===== Working data

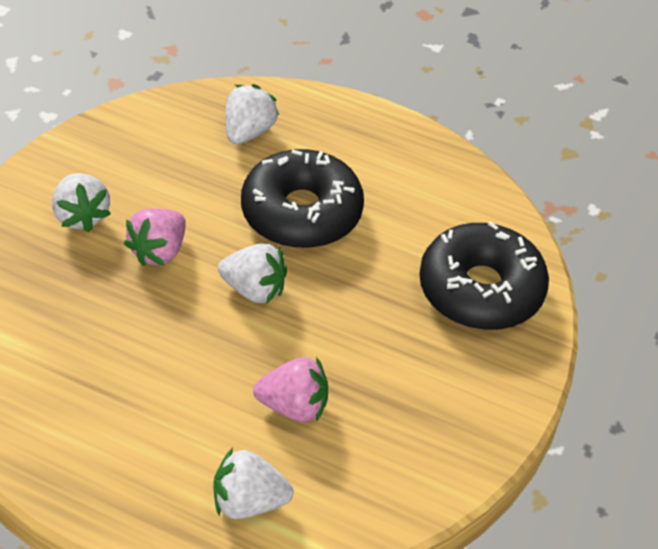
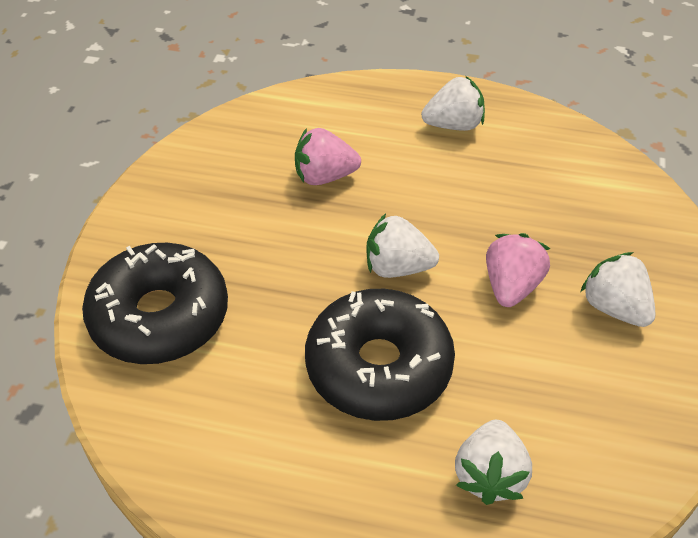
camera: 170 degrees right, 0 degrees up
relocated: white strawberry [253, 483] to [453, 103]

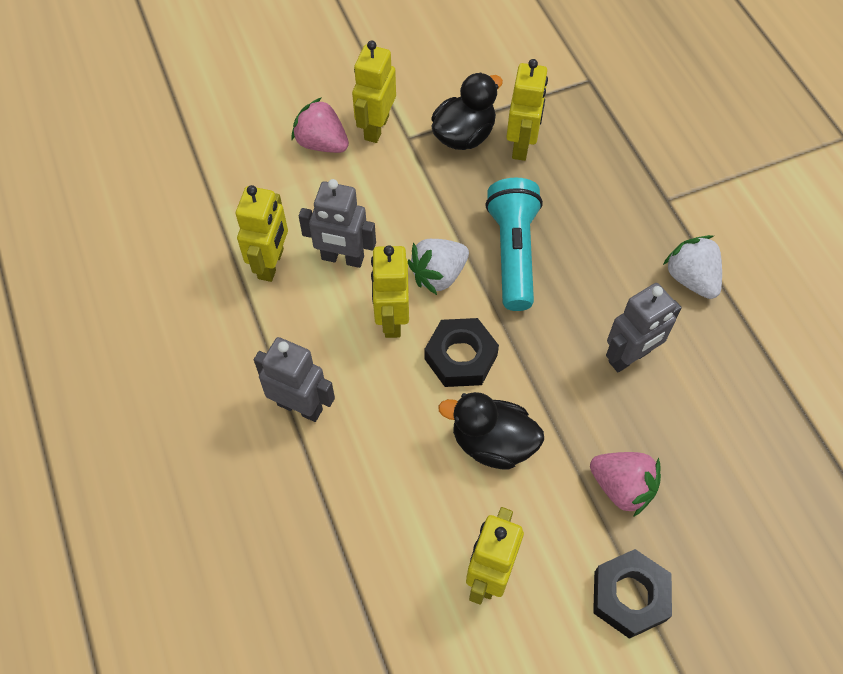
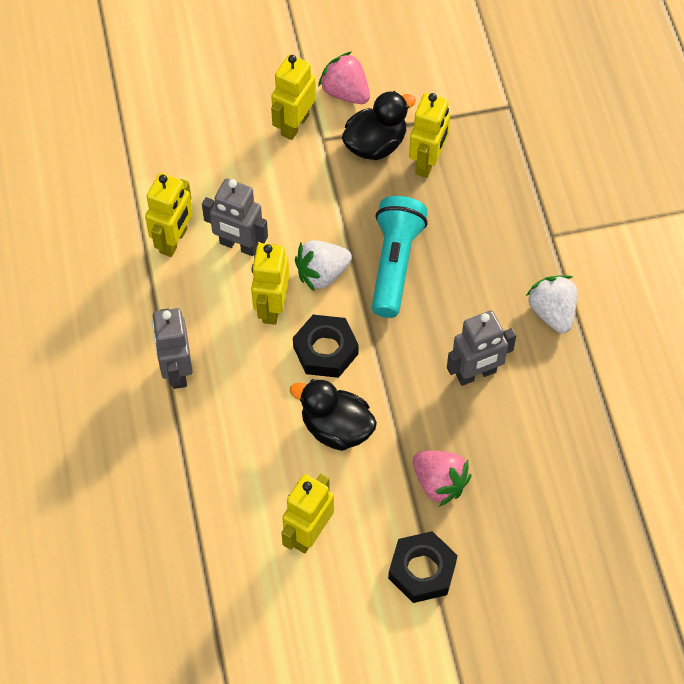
camera: 10 degrees right, 0 degrees up
relocated: rosy strawberry [320, 125] to [344, 77]
spun: gray toy robot [294, 379] = [172, 348] 135 degrees counterclockwise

==========

= Work to be completed =
Copy every entry above exactly as it stands, but leave the pictures out.

= Answer for this exercise =
camera: 170 degrees right, 0 degrees up
relocated: white strawberry [253, 483] to [453, 103]

camera: 10 degrees right, 0 degrees up
relocated: rosy strawberry [320, 125] to [344, 77]
spun: gray toy robot [294, 379] = [172, 348] 135 degrees counterclockwise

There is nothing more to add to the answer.